%%
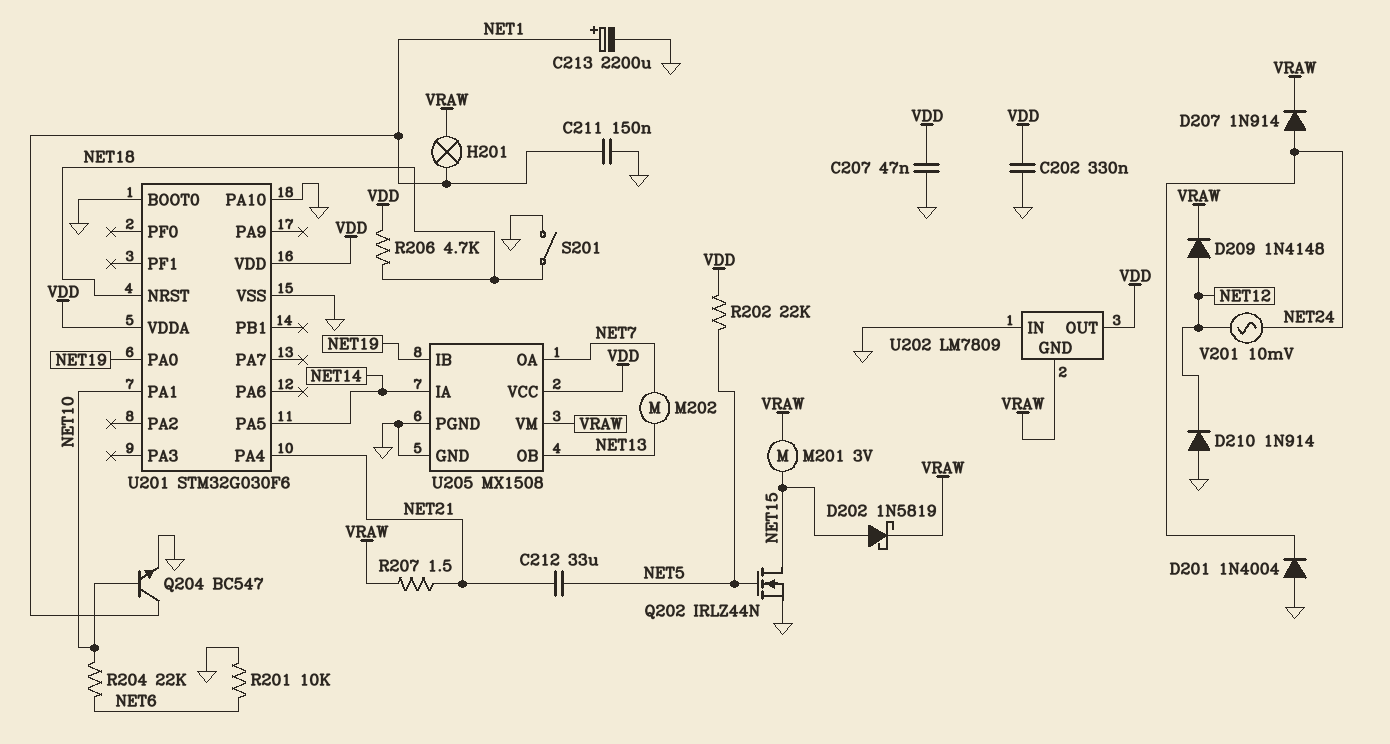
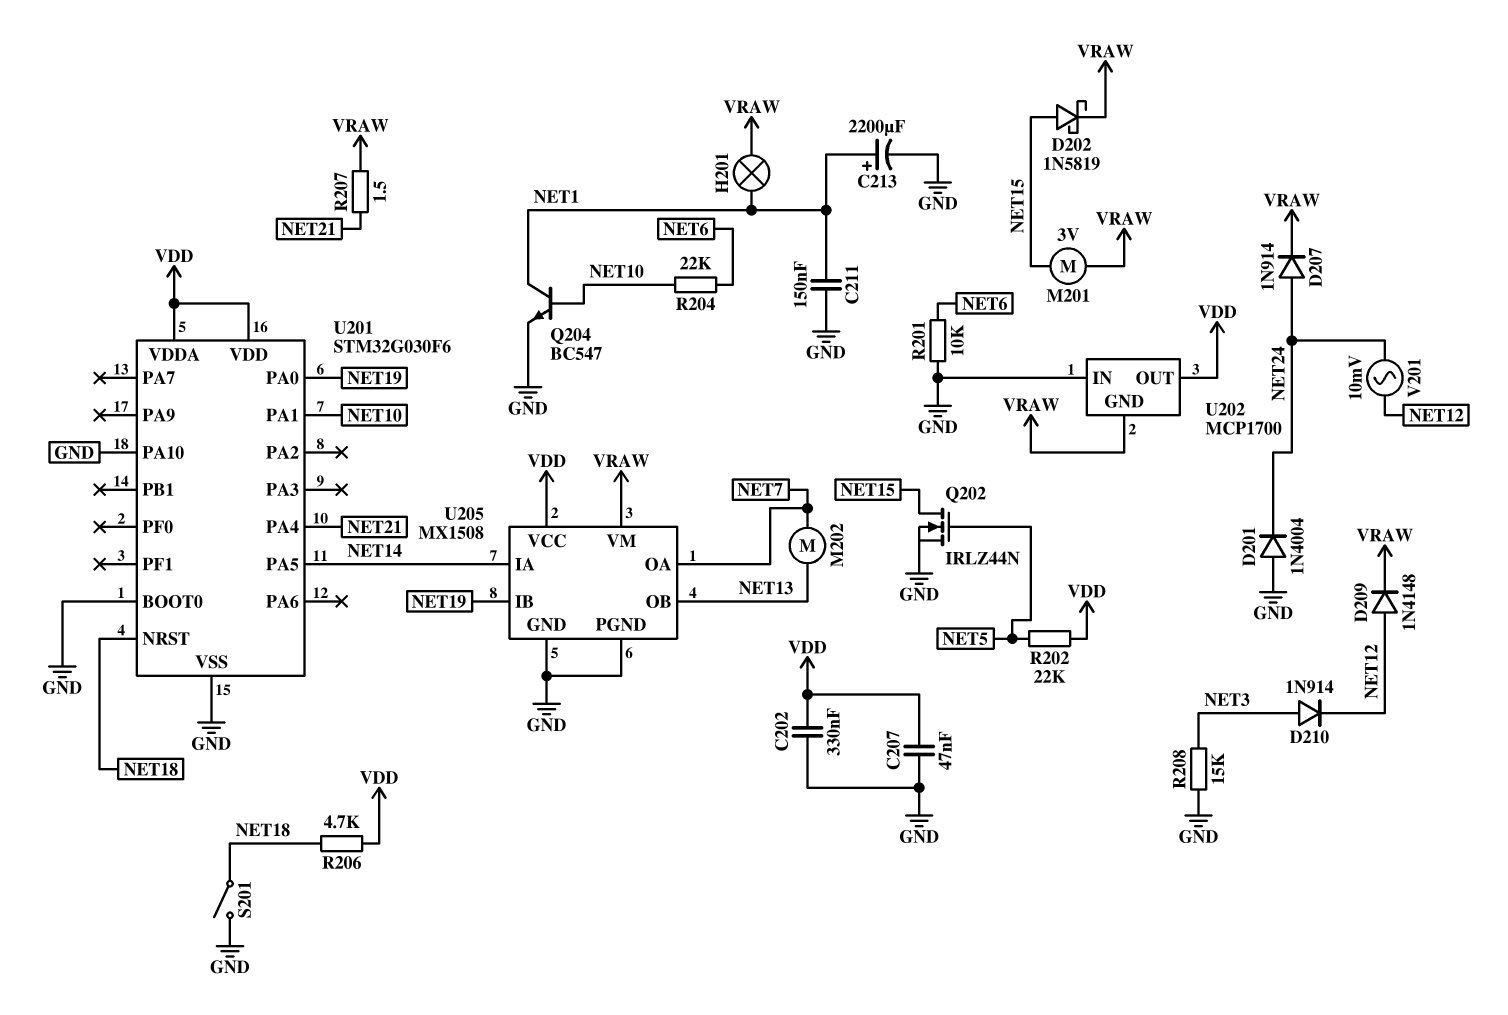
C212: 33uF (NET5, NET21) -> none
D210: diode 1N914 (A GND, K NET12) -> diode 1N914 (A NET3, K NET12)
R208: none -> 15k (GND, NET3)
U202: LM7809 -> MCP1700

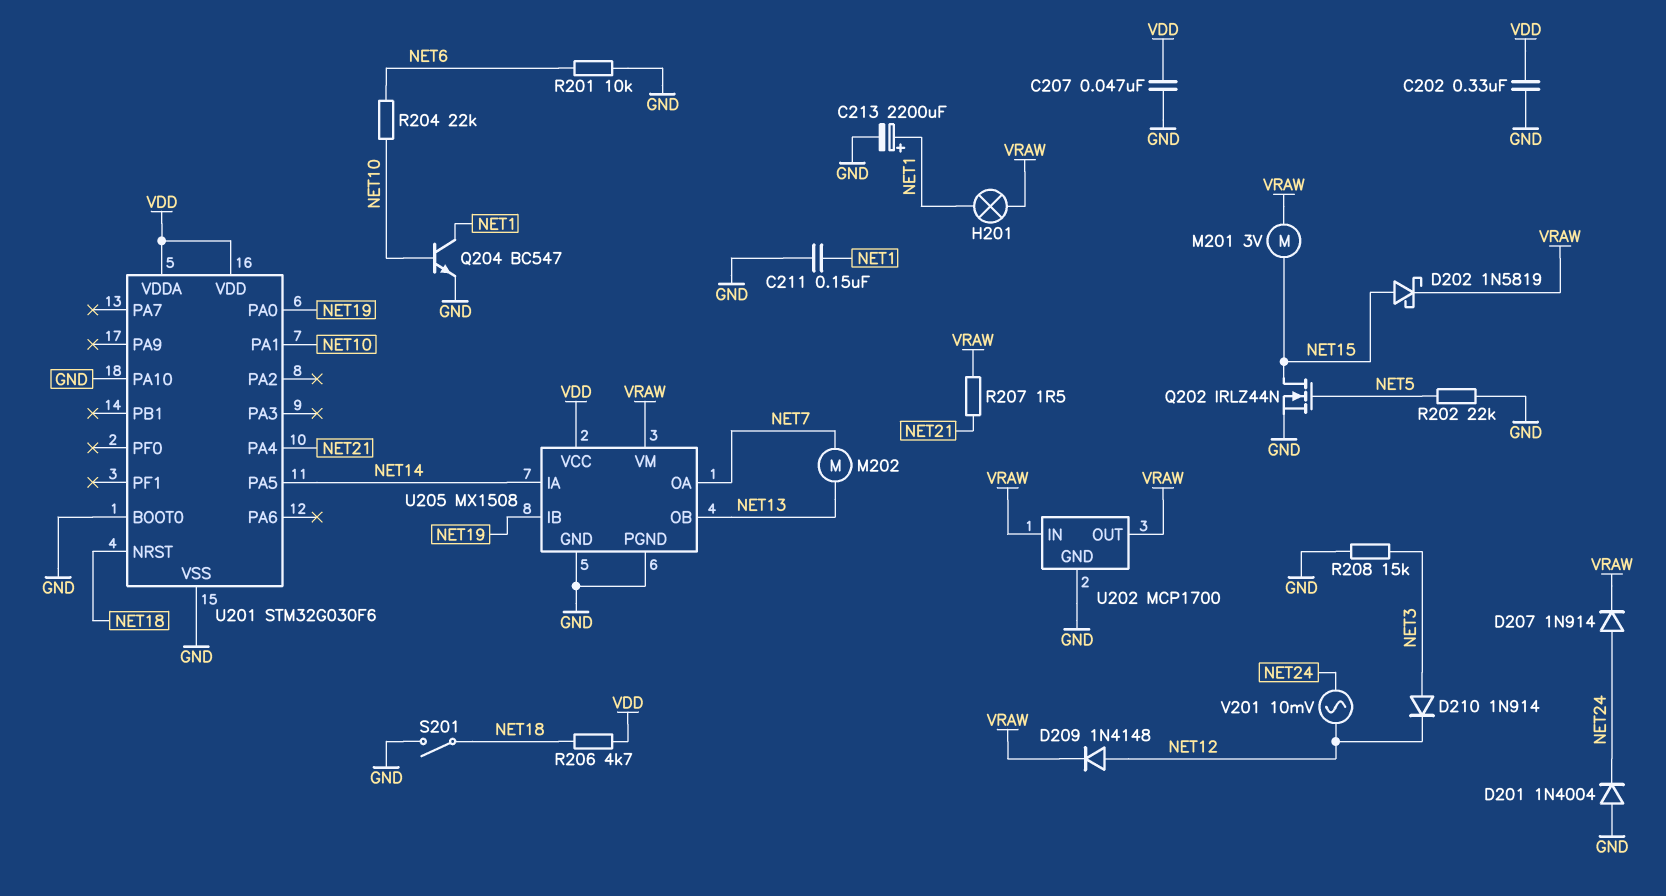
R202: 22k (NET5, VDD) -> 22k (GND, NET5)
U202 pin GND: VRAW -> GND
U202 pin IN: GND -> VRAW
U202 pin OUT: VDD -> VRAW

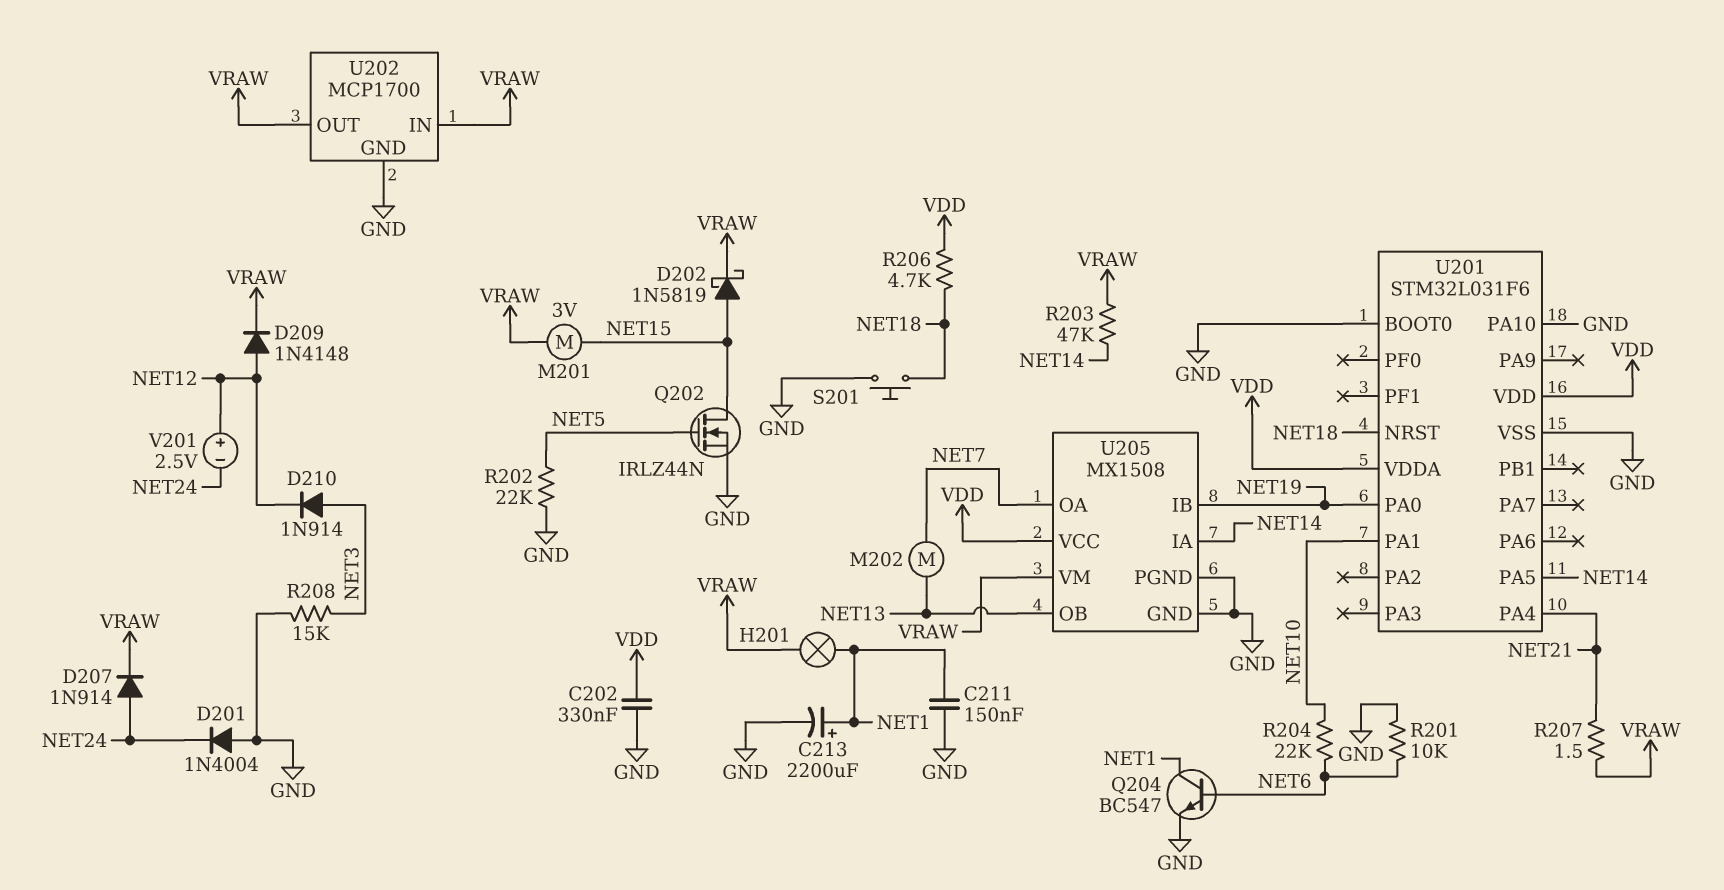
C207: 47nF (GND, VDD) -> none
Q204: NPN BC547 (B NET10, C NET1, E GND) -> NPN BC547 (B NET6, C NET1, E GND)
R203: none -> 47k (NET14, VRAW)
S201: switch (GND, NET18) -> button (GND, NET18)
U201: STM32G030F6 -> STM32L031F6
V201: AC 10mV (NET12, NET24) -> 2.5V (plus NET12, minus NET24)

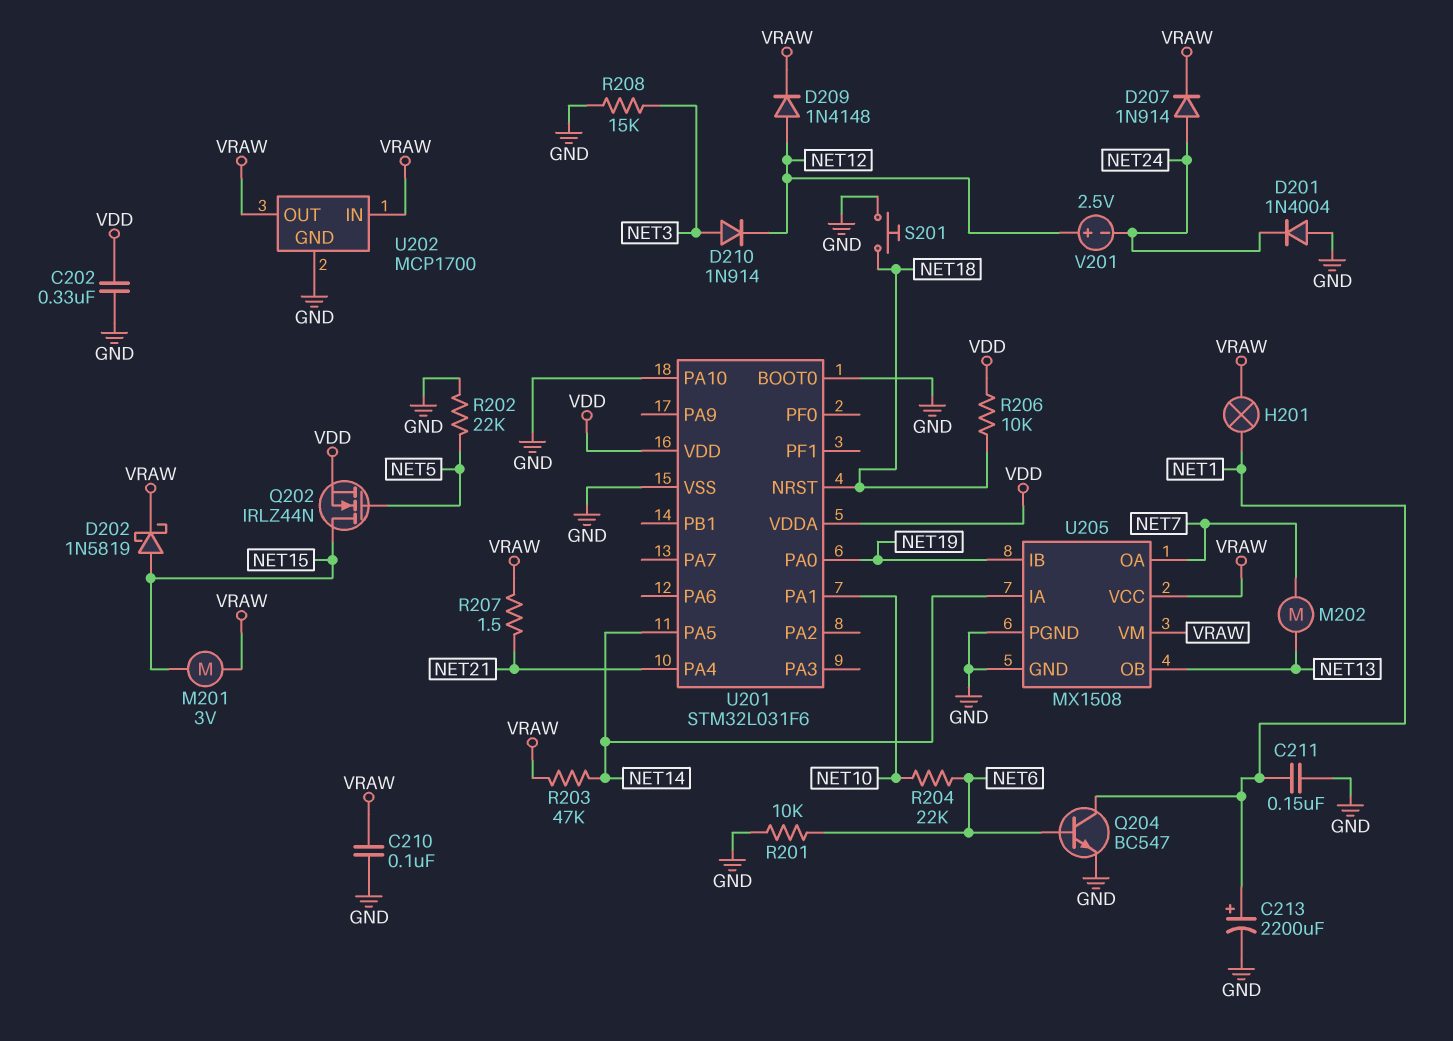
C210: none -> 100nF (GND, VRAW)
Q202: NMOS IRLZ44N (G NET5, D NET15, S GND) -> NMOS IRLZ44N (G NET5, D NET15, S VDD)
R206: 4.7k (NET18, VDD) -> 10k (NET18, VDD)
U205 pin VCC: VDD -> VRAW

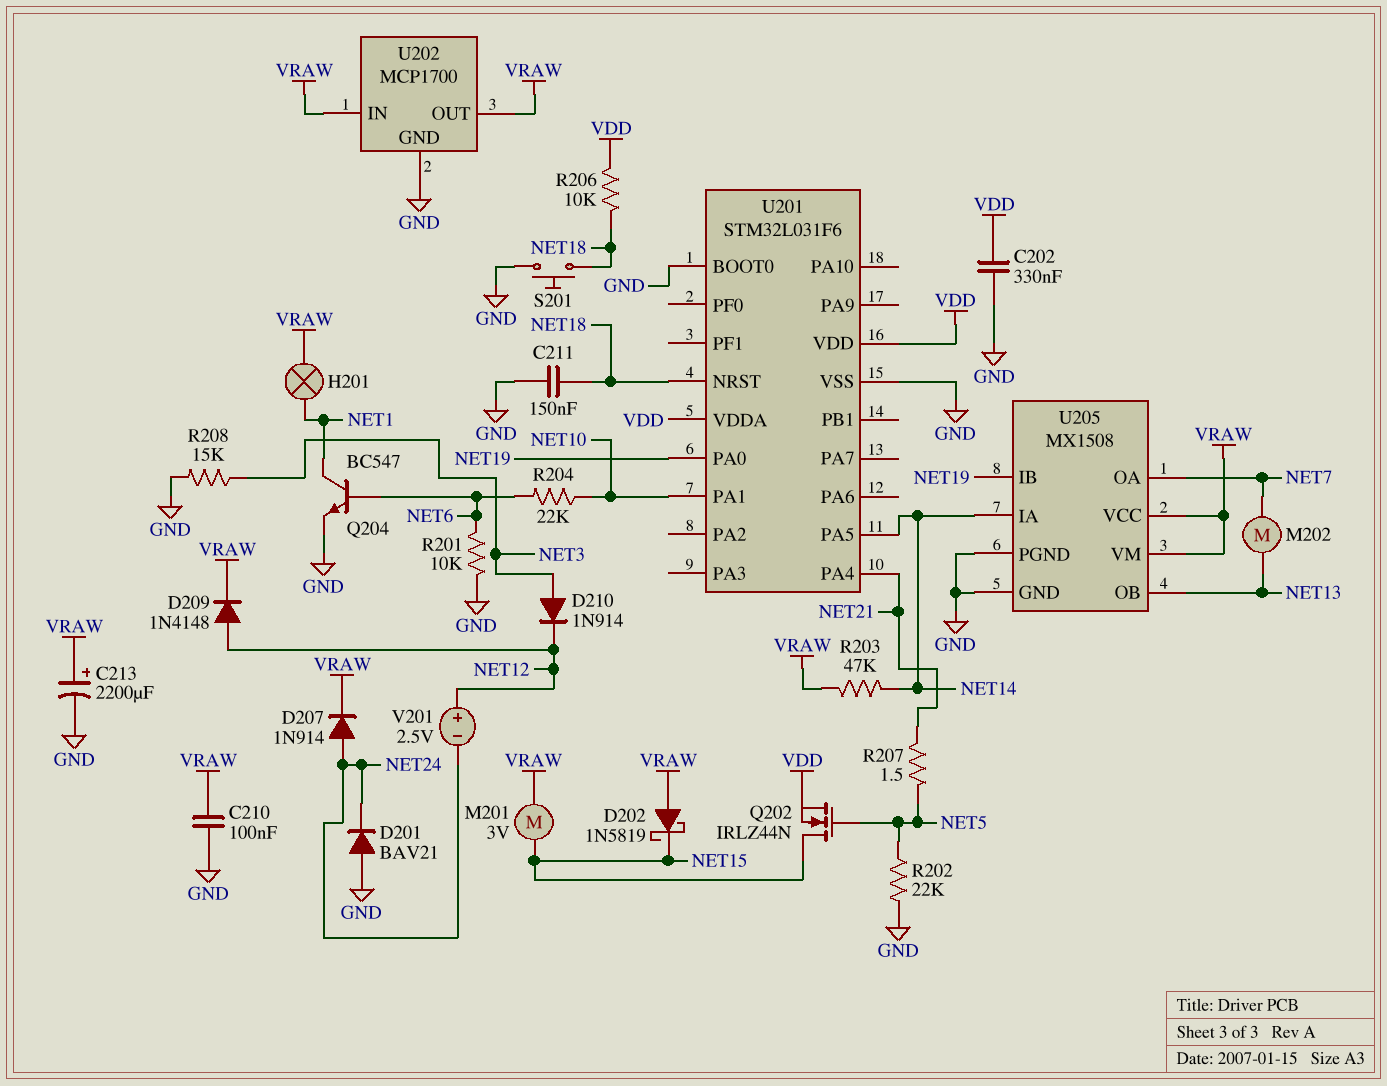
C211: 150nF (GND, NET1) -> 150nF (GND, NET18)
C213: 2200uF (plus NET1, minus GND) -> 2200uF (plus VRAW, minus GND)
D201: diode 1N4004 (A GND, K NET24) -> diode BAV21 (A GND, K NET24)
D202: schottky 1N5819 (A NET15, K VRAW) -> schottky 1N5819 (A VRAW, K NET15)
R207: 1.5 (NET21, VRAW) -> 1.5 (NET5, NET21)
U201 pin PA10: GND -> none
%%
%%
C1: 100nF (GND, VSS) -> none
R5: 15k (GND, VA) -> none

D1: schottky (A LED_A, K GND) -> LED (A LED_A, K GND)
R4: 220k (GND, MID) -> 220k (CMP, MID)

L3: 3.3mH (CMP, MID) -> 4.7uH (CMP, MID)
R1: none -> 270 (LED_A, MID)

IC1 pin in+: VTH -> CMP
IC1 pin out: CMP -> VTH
%%
%%
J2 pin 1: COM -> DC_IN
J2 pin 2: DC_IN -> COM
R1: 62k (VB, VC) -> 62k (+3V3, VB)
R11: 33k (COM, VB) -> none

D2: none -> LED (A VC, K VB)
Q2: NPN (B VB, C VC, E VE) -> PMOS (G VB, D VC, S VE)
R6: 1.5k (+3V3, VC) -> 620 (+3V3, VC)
%%
Problem requirements:
What is needed is an exact copy of only the lines above from the one with "C212: 33uF (NET5, NET21) -> none" to the one with "S201: switch (GND, NET18)", both kept, with every picture left out.

Answer to the exercise:
C212: 33uF (NET5, NET21) -> none
D210: diode 1N914 (A GND, K NET12) -> diode 1N914 (A NET3, K NET12)
R208: none -> 15k (GND, NET3)
U202: LM7809 -> MCP1700

R202: 22k (NET5, VDD) -> 22k (GND, NET5)
U202 pin GND: VRAW -> GND
U202 pin IN: GND -> VRAW
U202 pin OUT: VDD -> VRAW

C207: 47nF (GND, VDD) -> none
Q204: NPN BC547 (B NET10, C NET1, E GND) -> NPN BC547 (B NET6, C NET1, E GND)
R203: none -> 47k (NET14, VRAW)
S201: switch (GND, NET18) -> button (GND, NET18)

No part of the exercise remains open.